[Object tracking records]
● ● ● ●

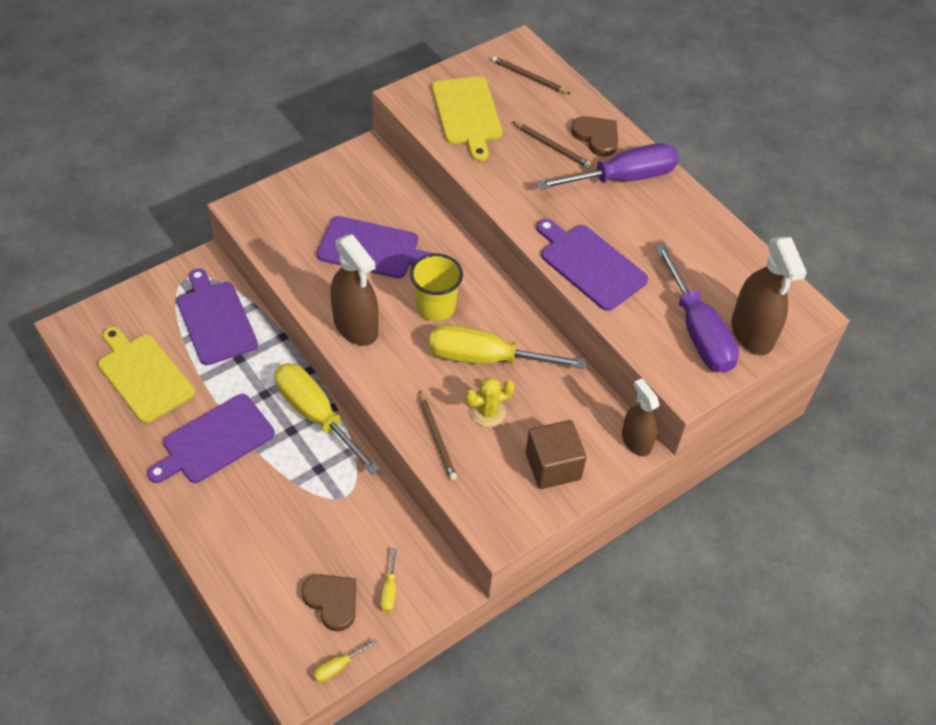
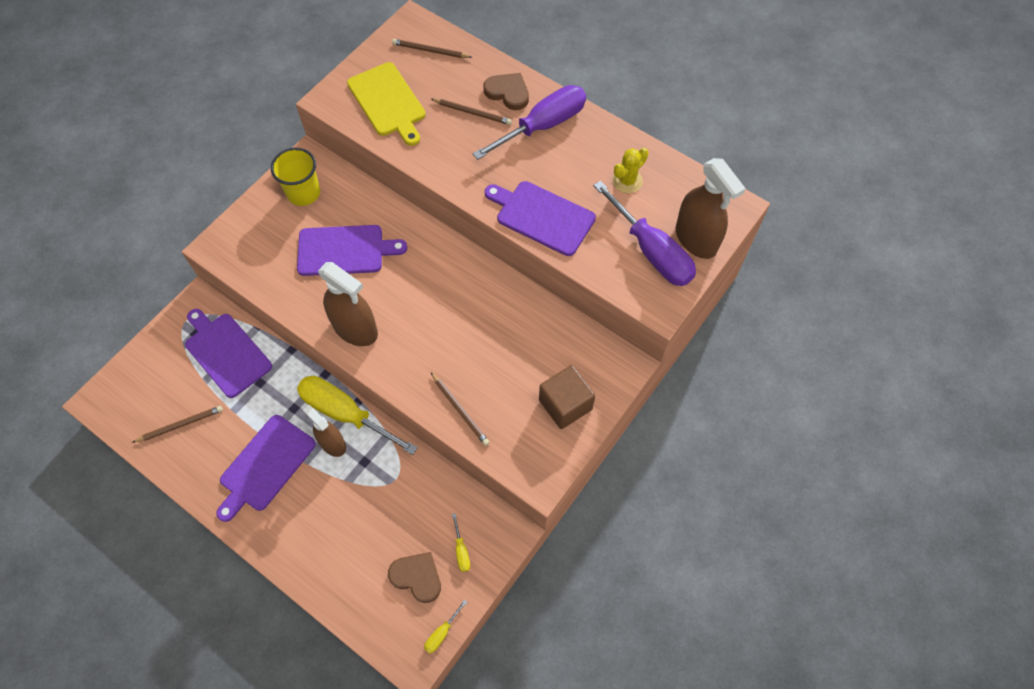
camera: 15 degrees left, 10 degrees up
(143, 375) = (180, 425): yellow cutting board -> brown pencil
(435, 306) = (418, 289): yellow cup -> yellow cup (303, 193)
(486, 358) = (477, 323): yellow screwdriver -> none
(488, 412) = (495, 373): yellow cactus -> yellow cactus (627, 181)
(636, 441) = (625, 360): brown spray bottle -> brown spray bottle (332, 443)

● ● ● ●

__WHAT YOU ARE ASKED TO DO__: Write out the data above in full and exactly, but without the pictures.

__SOLUTION TO THIS PROBLEM__:
camera: 15 degrees left, 10 degrees up
(143, 375) = (180, 425): yellow cutting board -> brown pencil
(435, 306) = (418, 289): yellow cup -> yellow cup (303, 193)
(486, 358) = (477, 323): yellow screwdriver -> none
(488, 412) = (495, 373): yellow cactus -> yellow cactus (627, 181)
(636, 441) = (625, 360): brown spray bottle -> brown spray bottle (332, 443)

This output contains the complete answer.